Go through the material below and state how many lines include "bear", giving the number only.
___
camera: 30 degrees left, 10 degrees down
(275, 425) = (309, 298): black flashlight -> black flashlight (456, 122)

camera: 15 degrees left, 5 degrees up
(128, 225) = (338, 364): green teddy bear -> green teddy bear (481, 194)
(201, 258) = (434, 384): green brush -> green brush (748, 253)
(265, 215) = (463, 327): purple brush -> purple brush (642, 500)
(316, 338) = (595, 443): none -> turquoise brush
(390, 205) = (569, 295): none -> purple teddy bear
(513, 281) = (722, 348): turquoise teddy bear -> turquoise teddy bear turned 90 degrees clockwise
___
SOLVED PROBLEM:
3